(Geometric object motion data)

◇ ◇ ◇ ◇ ◇ ◇ ◇

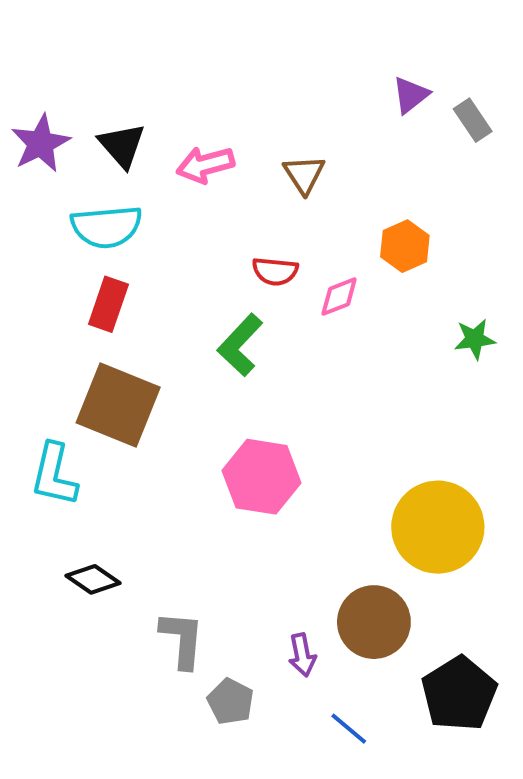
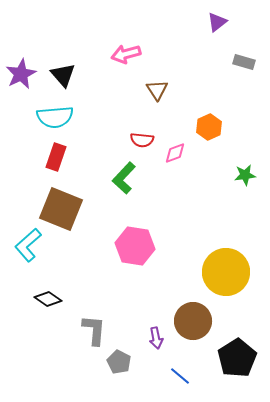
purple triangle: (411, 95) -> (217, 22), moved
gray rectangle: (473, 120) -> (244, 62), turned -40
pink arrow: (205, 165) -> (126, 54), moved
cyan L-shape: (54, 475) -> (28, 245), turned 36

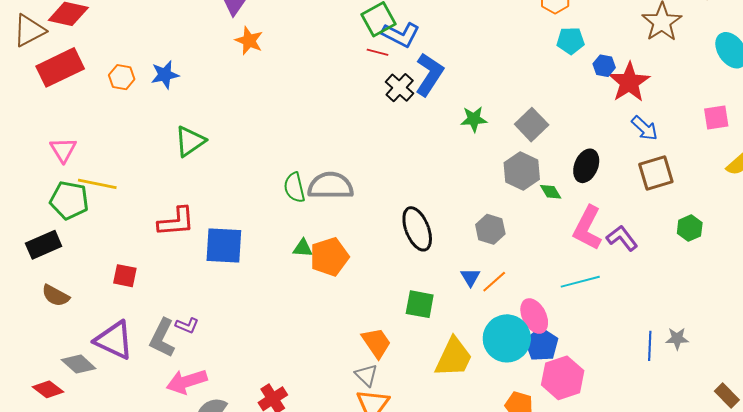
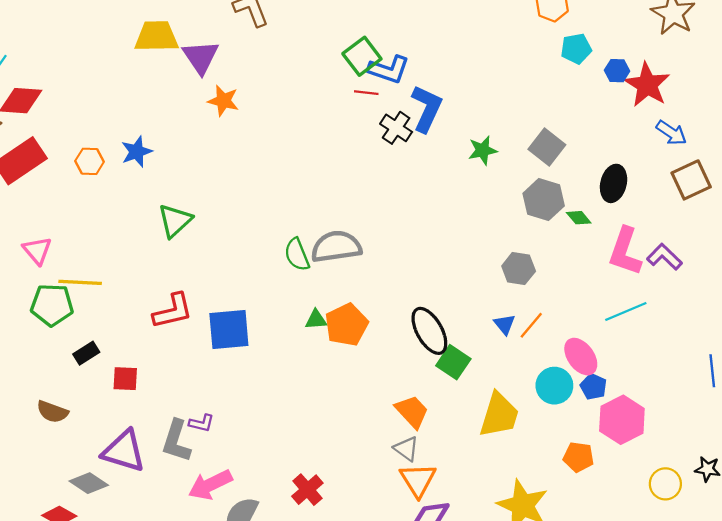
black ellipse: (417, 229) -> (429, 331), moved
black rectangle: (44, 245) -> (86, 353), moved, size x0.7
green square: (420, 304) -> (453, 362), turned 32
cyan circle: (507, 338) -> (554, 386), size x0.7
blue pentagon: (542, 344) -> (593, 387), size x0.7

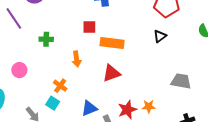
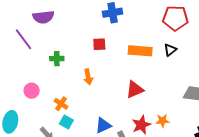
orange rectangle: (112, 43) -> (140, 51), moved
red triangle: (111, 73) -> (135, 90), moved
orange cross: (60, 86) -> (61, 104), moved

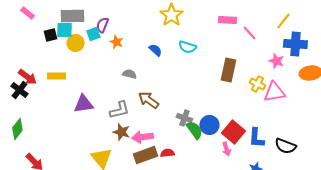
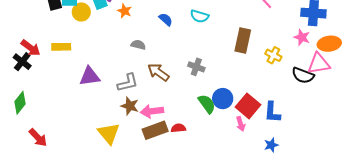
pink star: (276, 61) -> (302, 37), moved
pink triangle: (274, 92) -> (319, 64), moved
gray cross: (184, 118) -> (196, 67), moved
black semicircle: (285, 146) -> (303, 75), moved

◇ ◇ ◇ ◇ ◇ ◇ ◇

§ The task: Each line of the data must be transcribed exactly; pictures are not carried over.

§ Answer to the problem:
purple triangle: (411, 95) -> (217, 22), moved
gray rectangle: (473, 120) -> (244, 62), turned -40
pink arrow: (205, 165) -> (126, 54), moved
cyan L-shape: (54, 475) -> (28, 245), turned 36

black ellipse: (417, 229) -> (429, 331), moved
black rectangle: (44, 245) -> (86, 353), moved, size x0.7
green square: (420, 304) -> (453, 362), turned 32
cyan circle: (507, 338) -> (554, 386), size x0.7
blue pentagon: (542, 344) -> (593, 387), size x0.7

orange rectangle: (112, 43) -> (140, 51), moved
red triangle: (111, 73) -> (135, 90), moved
orange cross: (60, 86) -> (61, 104), moved

pink star: (276, 61) -> (302, 37), moved
pink triangle: (274, 92) -> (319, 64), moved
gray cross: (184, 118) -> (196, 67), moved
black semicircle: (285, 146) -> (303, 75), moved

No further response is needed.